* What you need to do
Line by line, copy all of the data exactly.

*** Data supplied Section Begins ***

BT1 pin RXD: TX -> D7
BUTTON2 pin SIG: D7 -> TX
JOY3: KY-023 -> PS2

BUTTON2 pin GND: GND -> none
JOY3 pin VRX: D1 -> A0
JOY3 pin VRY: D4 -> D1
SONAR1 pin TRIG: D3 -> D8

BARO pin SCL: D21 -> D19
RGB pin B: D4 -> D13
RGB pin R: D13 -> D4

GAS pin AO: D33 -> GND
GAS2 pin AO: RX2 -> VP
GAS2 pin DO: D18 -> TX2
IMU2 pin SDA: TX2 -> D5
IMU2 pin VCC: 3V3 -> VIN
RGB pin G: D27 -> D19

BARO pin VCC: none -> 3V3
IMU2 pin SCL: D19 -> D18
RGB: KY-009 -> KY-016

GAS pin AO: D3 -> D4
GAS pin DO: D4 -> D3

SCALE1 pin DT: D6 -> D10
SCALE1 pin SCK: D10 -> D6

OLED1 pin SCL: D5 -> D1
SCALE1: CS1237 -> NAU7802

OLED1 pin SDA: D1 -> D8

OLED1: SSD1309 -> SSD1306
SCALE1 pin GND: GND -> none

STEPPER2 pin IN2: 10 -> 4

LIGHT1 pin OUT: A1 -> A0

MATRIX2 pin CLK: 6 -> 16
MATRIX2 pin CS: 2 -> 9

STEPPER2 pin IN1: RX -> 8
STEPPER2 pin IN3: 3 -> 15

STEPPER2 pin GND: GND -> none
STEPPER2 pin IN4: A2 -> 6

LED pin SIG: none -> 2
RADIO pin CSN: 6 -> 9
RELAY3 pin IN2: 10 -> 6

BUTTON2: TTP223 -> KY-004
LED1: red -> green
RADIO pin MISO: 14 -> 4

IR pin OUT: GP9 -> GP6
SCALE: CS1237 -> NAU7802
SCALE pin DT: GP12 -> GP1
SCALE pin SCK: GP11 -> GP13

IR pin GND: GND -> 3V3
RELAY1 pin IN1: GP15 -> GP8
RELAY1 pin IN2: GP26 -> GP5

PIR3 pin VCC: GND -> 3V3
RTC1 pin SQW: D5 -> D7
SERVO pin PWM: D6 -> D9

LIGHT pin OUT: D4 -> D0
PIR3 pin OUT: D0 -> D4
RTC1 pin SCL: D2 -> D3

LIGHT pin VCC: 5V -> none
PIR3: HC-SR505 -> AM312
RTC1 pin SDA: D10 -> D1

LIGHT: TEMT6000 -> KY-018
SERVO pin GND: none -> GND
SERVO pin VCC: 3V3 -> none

*** Data supplied Section Ends ***

* Solution
BT1 pin RXD: TX -> D7
BUTTON2 pin SIG: D7 -> TX
JOY3: KY-023 -> PS2

BUTTON2 pin GND: GND -> none
JOY3 pin VRX: D1 -> A0
JOY3 pin VRY: D4 -> D1
SONAR1 pin TRIG: D3 -> D8

BARO pin SCL: D21 -> D19
RGB pin B: D4 -> D13
RGB pin R: D13 -> D4

GAS pin AO: D33 -> GND
GAS2 pin AO: RX2 -> VP
GAS2 pin DO: D18 -> TX2
IMU2 pin SDA: TX2 -> D5
IMU2 pin VCC: 3V3 -> VIN
RGB pin G: D27 -> D19

BARO pin VCC: none -> 3V3
IMU2 pin SCL: D19 -> D18
RGB: KY-009 -> KY-016

GAS pin AO: D3 -> D4
GAS pin DO: D4 -> D3

SCALE1 pin DT: D6 -> D10
SCALE1 pin SCK: D10 -> D6

OLED1 pin SCL: D5 -> D1
SCALE1: CS1237 -> NAU7802

OLED1 pin SDA: D1 -> D8

OLED1: SSD1309 -> SSD1306
SCALE1 pin GND: GND -> none

STEPPER2 pin IN2: 10 -> 4

LIGHT1 pin OUT: A1 -> A0

MATRIX2 pin CLK: 6 -> 16
MATRIX2 pin CS: 2 -> 9

STEPPER2 pin IN1: RX -> 8
STEPPER2 pin IN3: 3 -> 15

STEPPER2 pin GND: GND -> none
STEPPER2 pin IN4: A2 -> 6

LED pin SIG: none -> 2
RADIO pin CSN: 6 -> 9
RELAY3 pin IN2: 10 -> 6

BUTTON2: TTP223 -> KY-004
LED1: red -> green
RADIO pin MISO: 14 -> 4

IR pin OUT: GP9 -> GP6
SCALE: CS1237 -> NAU7802
SCALE pin DT: GP12 -> GP1
SCALE pin SCK: GP11 -> GP13

IR pin GND: GND -> 3V3
RELAY1 pin IN1: GP15 -> GP8
RELAY1 pin IN2: GP26 -> GP5

PIR3 pin VCC: GND -> 3V3
RTC1 pin SQW: D5 -> D7
SERVO pin PWM: D6 -> D9

LIGHT pin OUT: D4 -> D0
PIR3 pin OUT: D0 -> D4
RTC1 pin SCL: D2 -> D3

LIGHT pin VCC: 5V -> none
PIR3: HC-SR505 -> AM312
RTC1 pin SDA: D10 -> D1

LIGHT: TEMT6000 -> KY-018
SERVO pin GND: none -> GND
SERVO pin VCC: 3V3 -> none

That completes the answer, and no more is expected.